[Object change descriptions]
|---|
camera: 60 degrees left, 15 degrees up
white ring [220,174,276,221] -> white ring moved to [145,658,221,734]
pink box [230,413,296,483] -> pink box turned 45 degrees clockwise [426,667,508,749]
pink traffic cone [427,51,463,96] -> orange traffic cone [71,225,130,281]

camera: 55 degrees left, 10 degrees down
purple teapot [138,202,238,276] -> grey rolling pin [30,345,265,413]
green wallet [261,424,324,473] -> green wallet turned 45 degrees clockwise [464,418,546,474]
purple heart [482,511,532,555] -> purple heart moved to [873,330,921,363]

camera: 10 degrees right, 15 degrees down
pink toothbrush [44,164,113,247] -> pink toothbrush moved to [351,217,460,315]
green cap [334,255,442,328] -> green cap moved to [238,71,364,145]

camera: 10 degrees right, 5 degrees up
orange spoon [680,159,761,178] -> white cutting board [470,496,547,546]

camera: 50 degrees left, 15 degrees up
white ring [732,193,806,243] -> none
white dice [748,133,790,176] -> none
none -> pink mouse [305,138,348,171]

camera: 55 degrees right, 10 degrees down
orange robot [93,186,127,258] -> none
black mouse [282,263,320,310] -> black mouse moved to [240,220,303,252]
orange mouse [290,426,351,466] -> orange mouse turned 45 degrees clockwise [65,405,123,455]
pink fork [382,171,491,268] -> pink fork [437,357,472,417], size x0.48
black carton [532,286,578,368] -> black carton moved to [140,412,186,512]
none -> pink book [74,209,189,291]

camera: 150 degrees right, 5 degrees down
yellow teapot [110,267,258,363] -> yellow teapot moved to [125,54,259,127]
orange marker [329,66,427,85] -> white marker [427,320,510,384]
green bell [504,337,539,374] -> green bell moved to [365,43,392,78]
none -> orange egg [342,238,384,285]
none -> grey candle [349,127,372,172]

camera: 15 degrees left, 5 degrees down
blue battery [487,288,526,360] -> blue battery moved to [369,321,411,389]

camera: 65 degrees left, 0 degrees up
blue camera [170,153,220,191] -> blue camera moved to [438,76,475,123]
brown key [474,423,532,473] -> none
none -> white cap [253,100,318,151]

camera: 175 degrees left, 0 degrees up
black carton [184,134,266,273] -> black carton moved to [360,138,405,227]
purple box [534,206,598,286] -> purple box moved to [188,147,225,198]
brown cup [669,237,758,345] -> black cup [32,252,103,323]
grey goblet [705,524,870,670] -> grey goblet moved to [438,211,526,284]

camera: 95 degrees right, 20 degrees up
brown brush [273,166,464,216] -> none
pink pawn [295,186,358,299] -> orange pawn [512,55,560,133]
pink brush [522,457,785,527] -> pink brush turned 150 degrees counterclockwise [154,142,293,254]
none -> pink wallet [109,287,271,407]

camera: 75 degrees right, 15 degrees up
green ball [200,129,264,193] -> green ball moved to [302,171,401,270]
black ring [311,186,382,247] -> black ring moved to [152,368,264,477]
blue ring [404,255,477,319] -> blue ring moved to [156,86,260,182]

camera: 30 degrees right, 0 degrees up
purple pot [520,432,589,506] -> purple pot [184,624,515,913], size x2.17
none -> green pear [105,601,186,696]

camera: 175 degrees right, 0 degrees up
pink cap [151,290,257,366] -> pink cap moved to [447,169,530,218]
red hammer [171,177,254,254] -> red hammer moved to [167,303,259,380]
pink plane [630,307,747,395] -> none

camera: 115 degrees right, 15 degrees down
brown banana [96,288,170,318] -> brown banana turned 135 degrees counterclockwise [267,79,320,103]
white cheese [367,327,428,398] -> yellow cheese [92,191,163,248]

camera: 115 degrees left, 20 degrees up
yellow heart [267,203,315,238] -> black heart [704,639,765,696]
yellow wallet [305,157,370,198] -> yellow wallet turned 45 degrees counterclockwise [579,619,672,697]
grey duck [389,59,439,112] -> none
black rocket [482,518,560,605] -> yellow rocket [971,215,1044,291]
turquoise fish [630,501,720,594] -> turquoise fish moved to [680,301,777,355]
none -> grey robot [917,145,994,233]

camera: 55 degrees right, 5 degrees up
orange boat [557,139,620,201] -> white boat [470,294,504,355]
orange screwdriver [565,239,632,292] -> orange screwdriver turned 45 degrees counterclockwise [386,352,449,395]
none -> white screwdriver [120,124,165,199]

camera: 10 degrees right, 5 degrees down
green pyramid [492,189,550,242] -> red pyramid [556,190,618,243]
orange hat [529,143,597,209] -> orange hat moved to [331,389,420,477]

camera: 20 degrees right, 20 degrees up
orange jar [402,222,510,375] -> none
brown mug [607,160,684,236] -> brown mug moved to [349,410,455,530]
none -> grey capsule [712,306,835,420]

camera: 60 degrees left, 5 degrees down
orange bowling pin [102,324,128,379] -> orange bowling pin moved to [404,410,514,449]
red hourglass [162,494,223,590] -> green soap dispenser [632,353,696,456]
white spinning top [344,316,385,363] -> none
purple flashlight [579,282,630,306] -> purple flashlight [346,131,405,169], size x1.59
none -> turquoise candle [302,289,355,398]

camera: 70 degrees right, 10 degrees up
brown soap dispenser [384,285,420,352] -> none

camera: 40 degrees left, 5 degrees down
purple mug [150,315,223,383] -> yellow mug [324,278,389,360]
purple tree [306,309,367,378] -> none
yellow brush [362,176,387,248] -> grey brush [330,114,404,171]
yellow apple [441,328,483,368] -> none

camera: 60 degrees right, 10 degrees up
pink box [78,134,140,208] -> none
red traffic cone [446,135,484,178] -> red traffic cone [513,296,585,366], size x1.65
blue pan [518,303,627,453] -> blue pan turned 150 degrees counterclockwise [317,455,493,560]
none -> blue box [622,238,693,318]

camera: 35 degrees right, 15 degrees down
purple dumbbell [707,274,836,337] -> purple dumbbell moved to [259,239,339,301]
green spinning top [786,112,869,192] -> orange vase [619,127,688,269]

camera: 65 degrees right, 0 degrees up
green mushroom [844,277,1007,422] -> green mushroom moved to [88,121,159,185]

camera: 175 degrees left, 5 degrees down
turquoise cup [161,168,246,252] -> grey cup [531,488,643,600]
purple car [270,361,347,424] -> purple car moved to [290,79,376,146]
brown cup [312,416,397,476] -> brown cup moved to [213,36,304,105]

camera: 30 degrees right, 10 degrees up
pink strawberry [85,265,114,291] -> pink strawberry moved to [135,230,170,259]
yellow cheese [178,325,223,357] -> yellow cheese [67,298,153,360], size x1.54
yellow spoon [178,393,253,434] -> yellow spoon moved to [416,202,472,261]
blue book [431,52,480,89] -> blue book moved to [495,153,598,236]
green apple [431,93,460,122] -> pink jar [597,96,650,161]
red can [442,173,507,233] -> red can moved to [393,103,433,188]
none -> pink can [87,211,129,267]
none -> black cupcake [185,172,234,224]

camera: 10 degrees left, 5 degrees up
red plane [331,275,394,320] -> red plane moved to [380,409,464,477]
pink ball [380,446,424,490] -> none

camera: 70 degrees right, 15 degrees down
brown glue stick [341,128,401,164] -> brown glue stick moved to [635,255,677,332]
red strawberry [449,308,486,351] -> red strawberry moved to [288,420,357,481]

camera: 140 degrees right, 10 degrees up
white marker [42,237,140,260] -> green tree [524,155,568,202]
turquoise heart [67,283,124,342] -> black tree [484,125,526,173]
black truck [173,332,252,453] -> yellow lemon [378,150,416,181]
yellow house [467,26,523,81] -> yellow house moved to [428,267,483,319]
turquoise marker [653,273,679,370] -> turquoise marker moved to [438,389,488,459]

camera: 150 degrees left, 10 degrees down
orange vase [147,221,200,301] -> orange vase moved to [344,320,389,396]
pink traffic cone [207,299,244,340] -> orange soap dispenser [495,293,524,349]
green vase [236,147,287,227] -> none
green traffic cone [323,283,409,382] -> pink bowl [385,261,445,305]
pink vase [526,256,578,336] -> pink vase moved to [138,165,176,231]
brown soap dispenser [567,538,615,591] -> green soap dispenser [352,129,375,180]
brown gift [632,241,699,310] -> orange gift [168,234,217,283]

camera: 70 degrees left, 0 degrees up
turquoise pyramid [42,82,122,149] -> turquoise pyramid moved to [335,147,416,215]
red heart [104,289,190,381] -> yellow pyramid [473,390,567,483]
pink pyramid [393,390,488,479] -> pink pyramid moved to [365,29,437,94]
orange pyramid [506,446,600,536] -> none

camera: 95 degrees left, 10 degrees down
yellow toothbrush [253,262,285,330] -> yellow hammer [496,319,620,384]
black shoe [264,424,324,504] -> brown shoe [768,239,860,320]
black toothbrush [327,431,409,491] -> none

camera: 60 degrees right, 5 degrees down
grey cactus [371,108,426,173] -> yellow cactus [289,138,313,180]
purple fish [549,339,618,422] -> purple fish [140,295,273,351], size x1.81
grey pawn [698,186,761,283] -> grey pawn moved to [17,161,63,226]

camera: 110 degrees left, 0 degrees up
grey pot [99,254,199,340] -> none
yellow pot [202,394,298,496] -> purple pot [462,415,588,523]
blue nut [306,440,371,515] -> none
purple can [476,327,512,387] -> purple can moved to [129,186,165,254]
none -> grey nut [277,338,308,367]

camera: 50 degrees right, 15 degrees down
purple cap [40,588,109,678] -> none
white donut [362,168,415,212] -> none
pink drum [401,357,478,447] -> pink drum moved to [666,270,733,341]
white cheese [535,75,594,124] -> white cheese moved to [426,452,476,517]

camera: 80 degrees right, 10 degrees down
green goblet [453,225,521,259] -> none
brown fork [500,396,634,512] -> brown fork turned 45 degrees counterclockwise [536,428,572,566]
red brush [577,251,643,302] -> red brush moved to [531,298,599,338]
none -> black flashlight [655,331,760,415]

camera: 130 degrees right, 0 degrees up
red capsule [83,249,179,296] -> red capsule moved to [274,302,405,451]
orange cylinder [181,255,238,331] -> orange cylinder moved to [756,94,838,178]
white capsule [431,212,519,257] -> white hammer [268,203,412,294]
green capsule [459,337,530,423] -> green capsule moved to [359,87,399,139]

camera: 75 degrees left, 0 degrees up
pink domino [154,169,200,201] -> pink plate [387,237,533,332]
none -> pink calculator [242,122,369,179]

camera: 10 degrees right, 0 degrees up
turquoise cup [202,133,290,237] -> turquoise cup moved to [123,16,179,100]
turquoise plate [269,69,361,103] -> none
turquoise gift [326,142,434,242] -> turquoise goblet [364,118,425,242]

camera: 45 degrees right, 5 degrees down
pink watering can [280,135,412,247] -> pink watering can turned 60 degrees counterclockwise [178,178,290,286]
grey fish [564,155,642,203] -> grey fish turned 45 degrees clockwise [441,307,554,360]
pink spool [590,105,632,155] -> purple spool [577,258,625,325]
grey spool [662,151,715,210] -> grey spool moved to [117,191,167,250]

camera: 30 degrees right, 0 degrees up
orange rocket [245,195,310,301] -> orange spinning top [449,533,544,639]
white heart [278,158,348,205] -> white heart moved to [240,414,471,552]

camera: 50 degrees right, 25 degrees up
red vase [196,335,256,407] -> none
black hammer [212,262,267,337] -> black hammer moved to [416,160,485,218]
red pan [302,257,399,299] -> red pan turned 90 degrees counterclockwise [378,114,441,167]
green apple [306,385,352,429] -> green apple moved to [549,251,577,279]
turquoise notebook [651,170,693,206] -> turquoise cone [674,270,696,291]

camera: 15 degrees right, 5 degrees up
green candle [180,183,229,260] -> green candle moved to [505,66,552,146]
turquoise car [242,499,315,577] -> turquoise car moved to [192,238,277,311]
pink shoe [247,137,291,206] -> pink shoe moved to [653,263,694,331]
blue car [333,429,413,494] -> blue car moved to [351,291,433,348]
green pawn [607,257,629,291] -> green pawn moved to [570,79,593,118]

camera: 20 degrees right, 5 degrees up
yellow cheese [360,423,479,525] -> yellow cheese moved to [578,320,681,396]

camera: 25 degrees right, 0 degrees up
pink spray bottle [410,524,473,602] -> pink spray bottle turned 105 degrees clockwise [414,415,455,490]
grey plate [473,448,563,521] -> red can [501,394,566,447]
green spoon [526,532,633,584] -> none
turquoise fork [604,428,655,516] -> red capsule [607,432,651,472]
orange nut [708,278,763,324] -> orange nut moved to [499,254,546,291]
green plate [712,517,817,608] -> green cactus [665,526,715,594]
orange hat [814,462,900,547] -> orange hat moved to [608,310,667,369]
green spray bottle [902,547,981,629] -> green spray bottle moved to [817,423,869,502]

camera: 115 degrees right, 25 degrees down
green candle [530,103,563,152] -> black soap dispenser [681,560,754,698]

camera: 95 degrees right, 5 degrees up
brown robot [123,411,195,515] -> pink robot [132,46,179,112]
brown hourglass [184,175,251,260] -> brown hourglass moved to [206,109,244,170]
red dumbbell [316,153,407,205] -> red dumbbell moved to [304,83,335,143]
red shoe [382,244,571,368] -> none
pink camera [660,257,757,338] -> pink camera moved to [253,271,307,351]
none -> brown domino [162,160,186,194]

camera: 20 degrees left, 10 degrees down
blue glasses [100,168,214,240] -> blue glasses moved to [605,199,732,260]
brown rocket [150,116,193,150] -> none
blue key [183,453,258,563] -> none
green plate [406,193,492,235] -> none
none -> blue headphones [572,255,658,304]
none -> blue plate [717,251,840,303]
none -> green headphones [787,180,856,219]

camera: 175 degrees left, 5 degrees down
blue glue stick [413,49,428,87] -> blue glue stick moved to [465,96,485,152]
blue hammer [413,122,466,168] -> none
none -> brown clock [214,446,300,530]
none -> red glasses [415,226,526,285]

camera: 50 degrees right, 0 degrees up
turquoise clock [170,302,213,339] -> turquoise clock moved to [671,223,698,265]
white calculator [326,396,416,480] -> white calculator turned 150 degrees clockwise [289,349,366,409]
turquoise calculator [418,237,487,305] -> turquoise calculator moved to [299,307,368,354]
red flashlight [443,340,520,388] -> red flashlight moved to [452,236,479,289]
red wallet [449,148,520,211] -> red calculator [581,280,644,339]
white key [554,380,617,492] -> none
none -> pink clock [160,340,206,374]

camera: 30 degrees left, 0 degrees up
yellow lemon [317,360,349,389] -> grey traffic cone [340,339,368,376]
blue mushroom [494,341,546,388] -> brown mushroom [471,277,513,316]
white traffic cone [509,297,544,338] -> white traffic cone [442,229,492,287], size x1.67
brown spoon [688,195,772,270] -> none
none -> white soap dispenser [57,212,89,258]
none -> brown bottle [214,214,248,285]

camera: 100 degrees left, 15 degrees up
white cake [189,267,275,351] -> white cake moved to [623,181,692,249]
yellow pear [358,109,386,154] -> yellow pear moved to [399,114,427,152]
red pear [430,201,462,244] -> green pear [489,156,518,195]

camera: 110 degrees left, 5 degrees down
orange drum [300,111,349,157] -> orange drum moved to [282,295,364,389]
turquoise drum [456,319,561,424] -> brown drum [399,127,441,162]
|---|
WHAT TO DO =
The lines above that include "apple" should each be listed.

RESPONSE AREA =
yellow apple [441,328,483,368] -> none
green apple [431,93,460,122] -> pink jar [597,96,650,161]
green apple [306,385,352,429] -> green apple moved to [549,251,577,279]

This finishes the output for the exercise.